[[ SOURCE DATA, beginning ]]

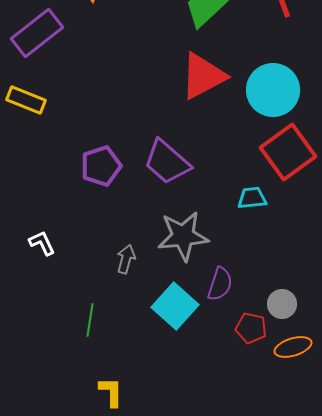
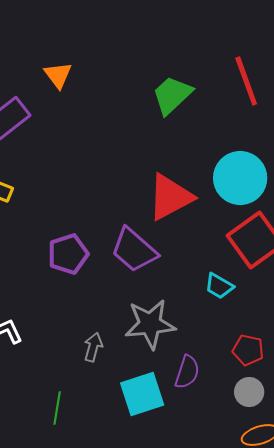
red triangle: (203, 76) -> (170, 197), moved
cyan trapezoid: (252, 198) -> (219, 286), turned -144
cyan square: (175, 306) -> (142, 394), turned 30
red pentagon: (251, 328) -> (248, 350), moved

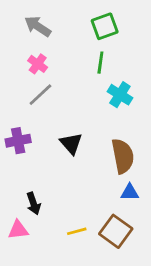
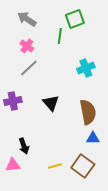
green line: (100, 63) -> (60, 36), moved
cyan cross: (120, 95) -> (86, 68), turned 36

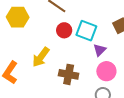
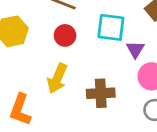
red circle: (64, 30) -> (65, 35), moved

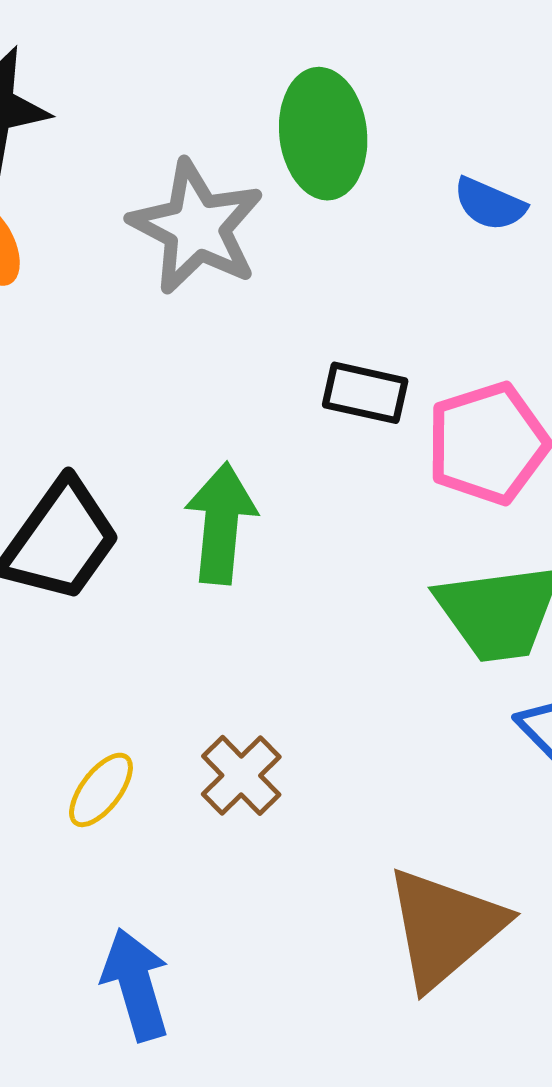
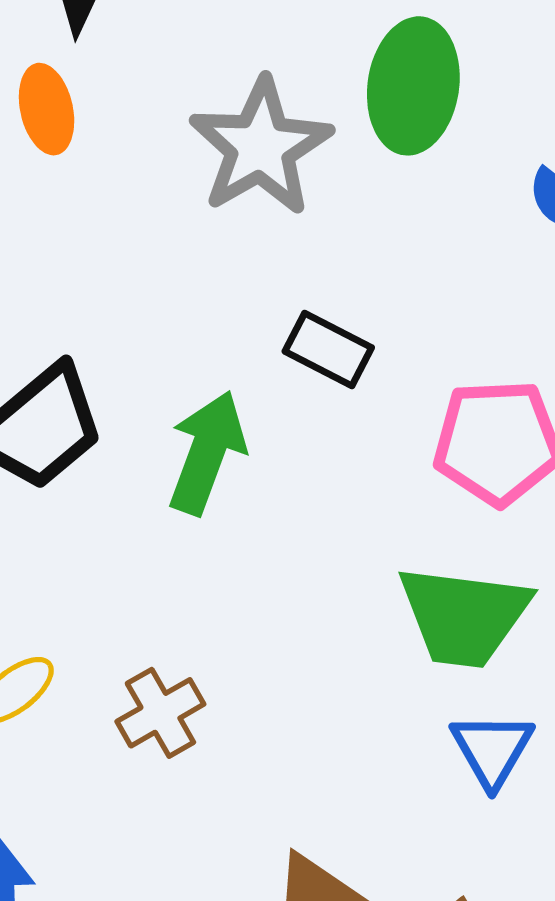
black rectangle: (365, 393) -> (328, 349), moved

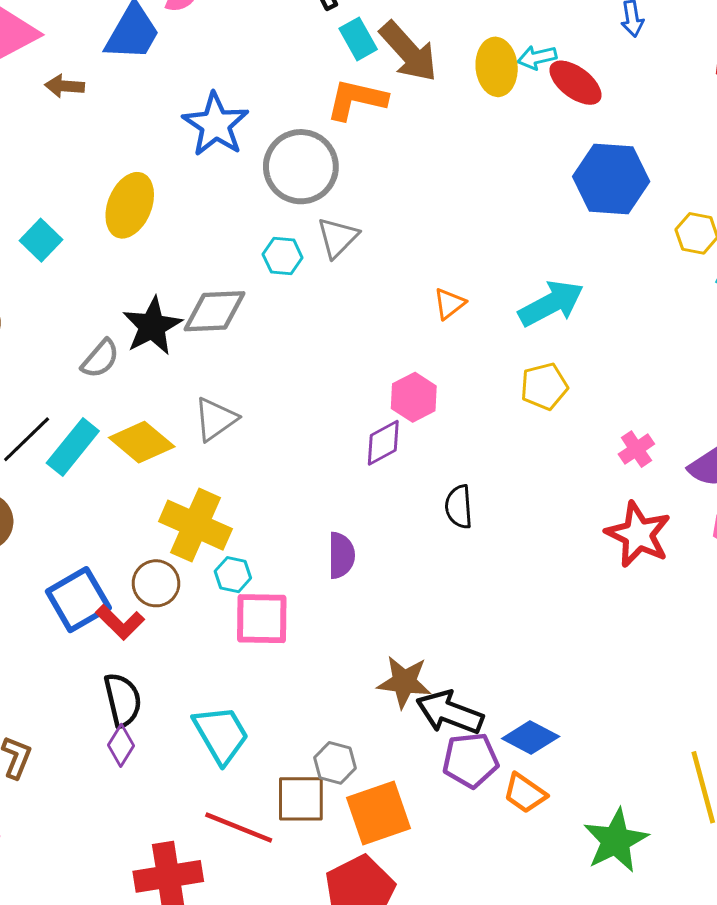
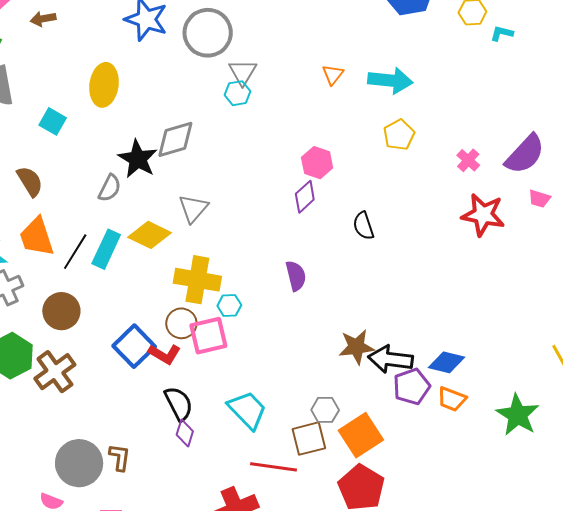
cyan hexagon: (283, 256) -> (237, 93), moved
orange triangle: (449, 304) -> (333, 75), moved
cyan arrow: (551, 304) -> (390, 81), turned 48
pink square: (262, 619) -> (208, 336), moved

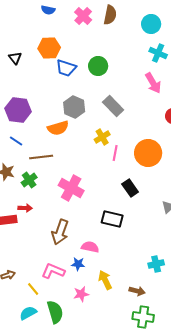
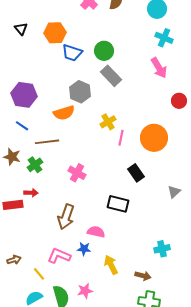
black triangle: (15, 58) -> (21, 29), moved
gray rectangle: (113, 106) -> (111, 76), moved
pink cross: (71, 188) -> (77, 173), size x0.7
pink star: (81, 294) -> (85, 291), moved

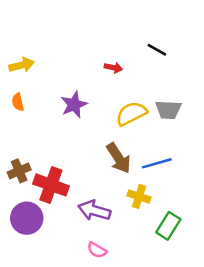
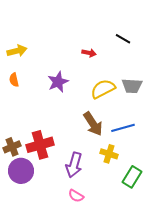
brown cross: (19, 171) -> (12, 147), moved
red cross: (51, 185) -> (40, 145), turned -36
purple arrow: (94, 210) -> (74, 165), turned -90

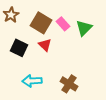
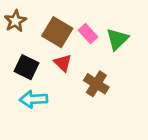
cyan arrow: (32, 81) -> (33, 99), moved
brown cross: (69, 84) -> (96, 84), moved

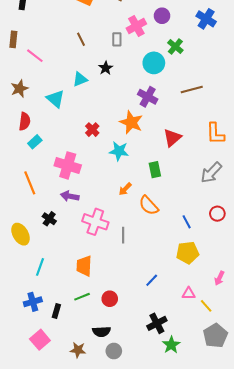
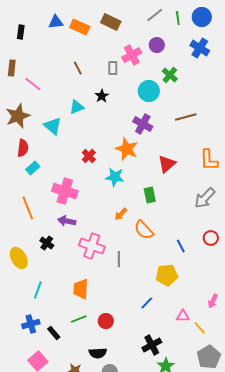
brown star: (19, 89) -> (18, 116), size x1.4
yellow pentagon: (188, 253) -> (167, 275), moved
black rectangle: (56, 311) -> (54, 333), turned -56

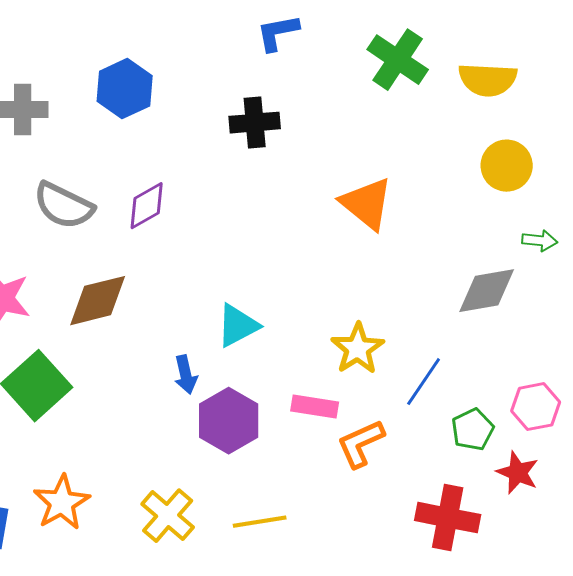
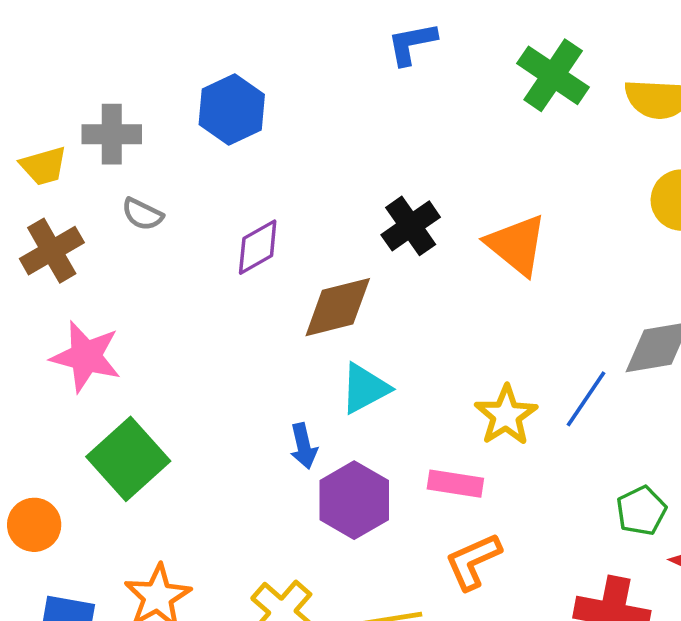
black cross: (255, 123) -> (411, 226), moved, turned -30
gray semicircle: (64, 206) -> (142, 214), moved, size x0.6
brown diamond: (98, 301) -> (338, 307), moved
blue line: (424, 382) -> (586, 399), moved
orange L-shape: (361, 444) -> (473, 561), moved

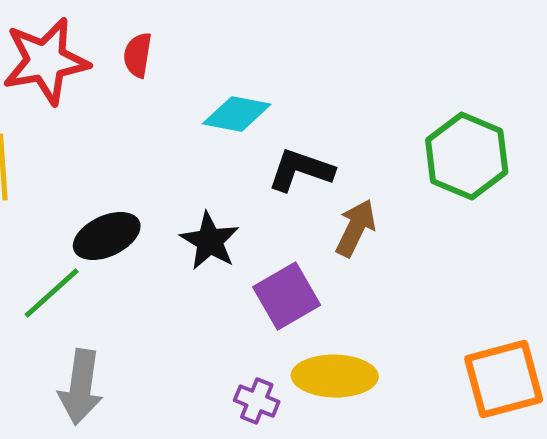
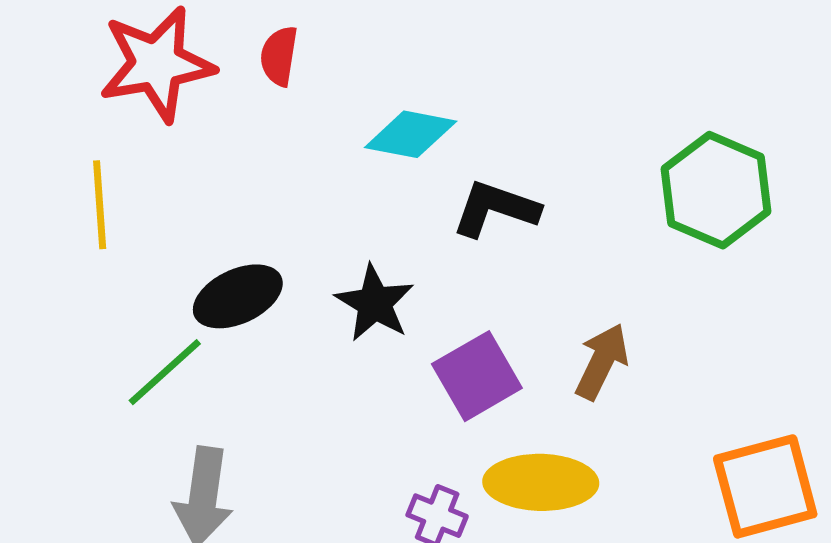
brown arrow: (356, 228) -> (602, 362), moved

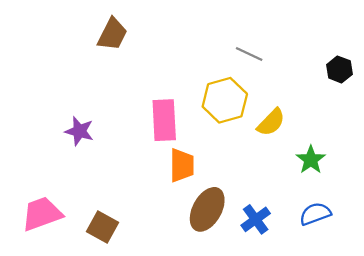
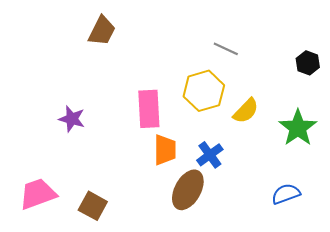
green star: (311, 160) -> (298, 128), moved, size x1.4
blue cross: (256, 219) -> (210, 155), moved

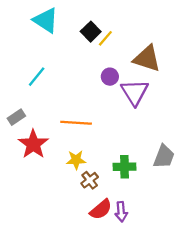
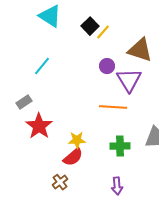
orange line: (76, 123) -> (113, 107), moved
brown cross: (90, 180) -> (60, 182), moved
red semicircle: (101, 209) -> (73, 157), moved

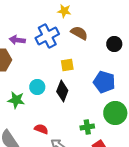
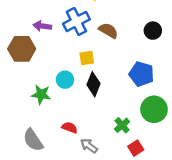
brown semicircle: (79, 33) -> (108, 31), moved
yellow square: (67, 65) -> (87, 58), moved
green cross: (87, 127) -> (122, 125), turned -32

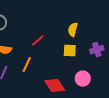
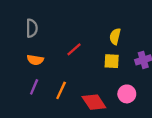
orange line: (27, 65) -> (61, 90), moved

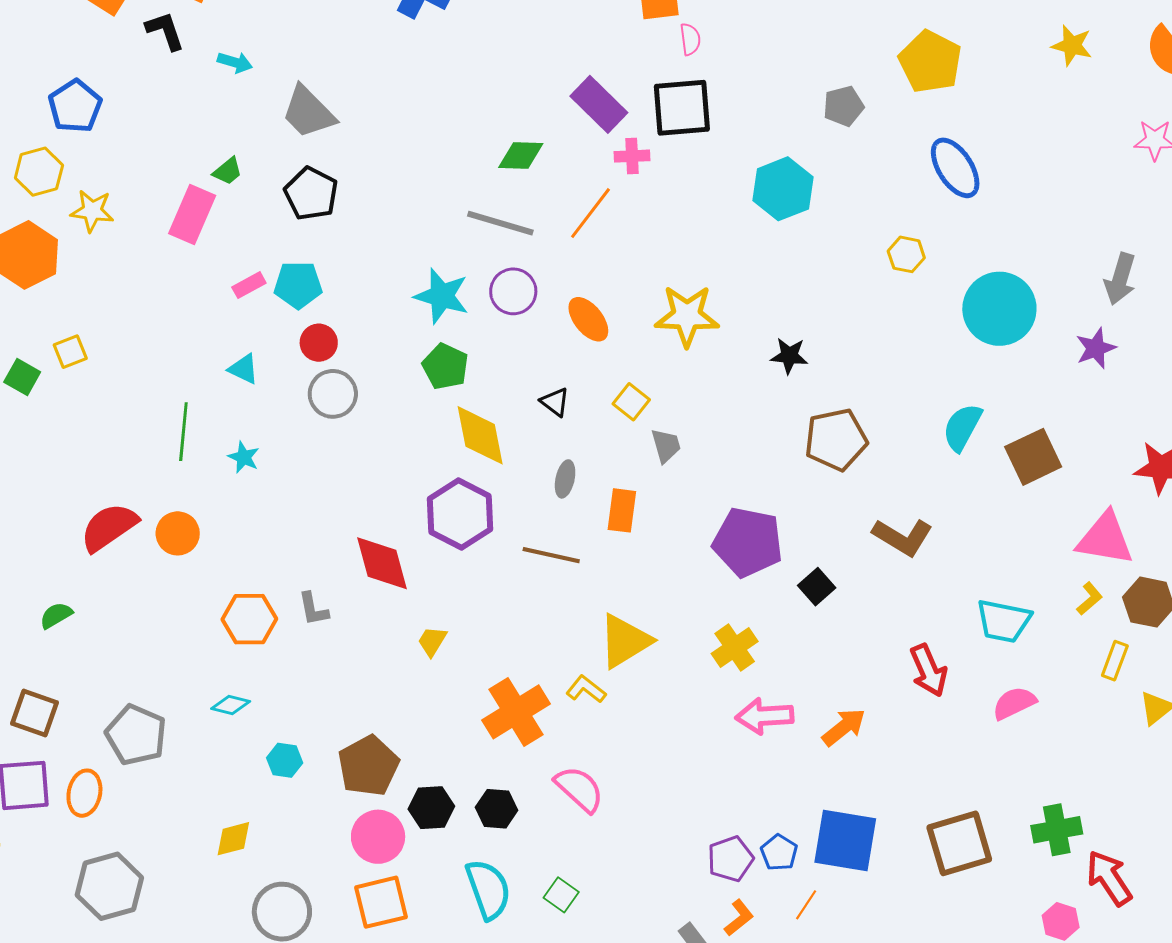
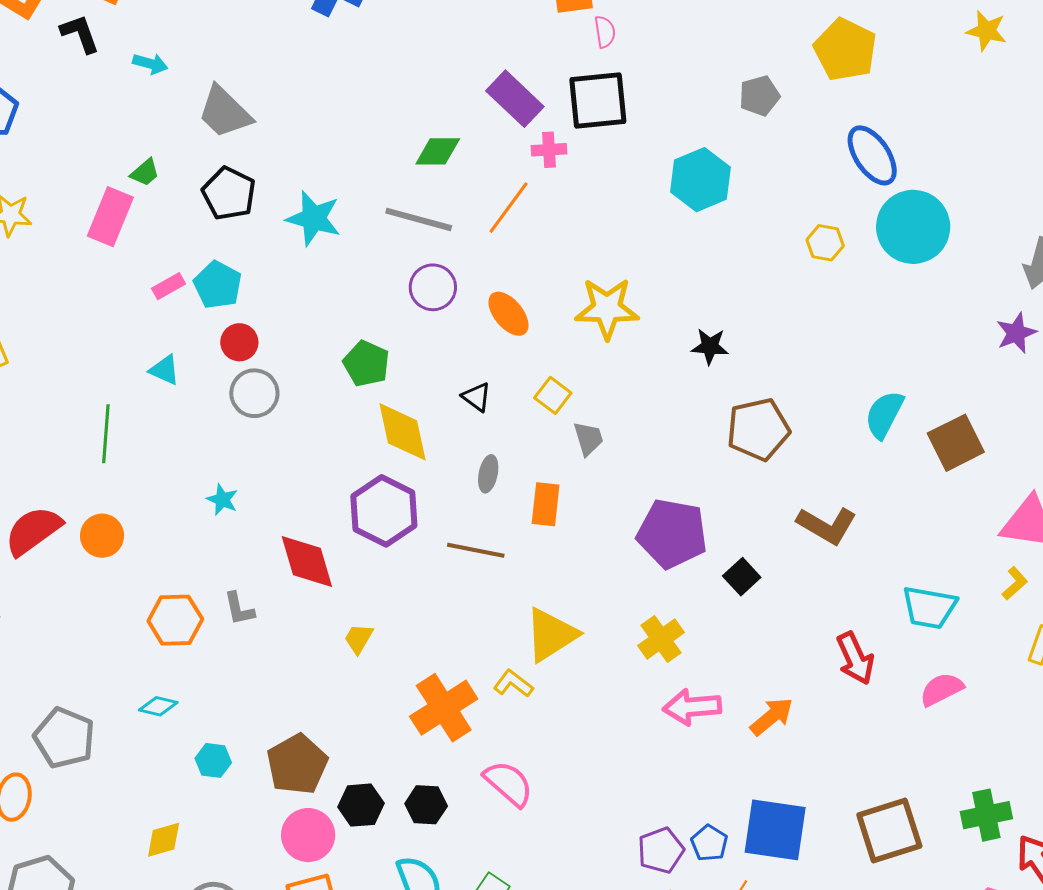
cyan pentagon: (298, 285) -> (218, 285), turned 30
cyan star: (442, 296) -> (314, 218), moved
cyan circle: (999, 309) -> (913, 227), moved
cyan star: (244, 457) -> (222, 500), moved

[[ SOURCE DATA, end ]]

**REQUIRED ACTION:** Could you write out all the records exactly, without the pictures?

**ANSWER SECTION:**
red triangle: (203, 76) -> (170, 197), moved
cyan trapezoid: (252, 198) -> (219, 286), turned -144
cyan square: (175, 306) -> (142, 394), turned 30
red pentagon: (251, 328) -> (248, 350), moved

green line: (100, 63) -> (60, 36), moved
cyan cross: (120, 95) -> (86, 68), turned 36

red circle: (64, 30) -> (65, 35), moved

black rectangle: (365, 393) -> (328, 349), moved

cyan hexagon: (283, 256) -> (237, 93), moved
orange triangle: (449, 304) -> (333, 75), moved
cyan arrow: (551, 304) -> (390, 81), turned 48
pink square: (262, 619) -> (208, 336), moved

black triangle: (15, 58) -> (21, 29), moved
gray rectangle: (113, 106) -> (111, 76), moved
pink cross: (71, 188) -> (77, 173), size x0.7
pink star: (81, 294) -> (85, 291), moved

brown cross: (19, 171) -> (12, 147), moved
red cross: (51, 185) -> (40, 145), turned -36
purple arrow: (94, 210) -> (74, 165), turned -90

cyan arrow: (32, 81) -> (33, 99), moved
brown cross: (69, 84) -> (96, 84), moved

brown star: (19, 89) -> (18, 116), size x1.4
yellow pentagon: (188, 253) -> (167, 275), moved
black rectangle: (56, 311) -> (54, 333), turned -56

black cross: (255, 123) -> (411, 226), moved, turned -30
gray semicircle: (64, 206) -> (142, 214), moved, size x0.6
brown diamond: (98, 301) -> (338, 307), moved
blue line: (424, 382) -> (586, 399), moved
orange L-shape: (361, 444) -> (473, 561), moved

brown arrow: (356, 228) -> (602, 362), moved

green star: (311, 160) -> (298, 128), moved, size x1.4
blue cross: (256, 219) -> (210, 155), moved

orange line: (76, 123) -> (113, 107), moved
brown cross: (90, 180) -> (60, 182), moved
red semicircle: (101, 209) -> (73, 157), moved

brown semicircle: (79, 33) -> (108, 31), moved
yellow square: (67, 65) -> (87, 58), moved
green cross: (87, 127) -> (122, 125), turned -32

orange line: (27, 65) -> (61, 90), moved

cyan pentagon: (298, 285) -> (218, 285), turned 30
cyan star: (442, 296) -> (314, 218), moved
cyan circle: (999, 309) -> (913, 227), moved
cyan star: (244, 457) -> (222, 500), moved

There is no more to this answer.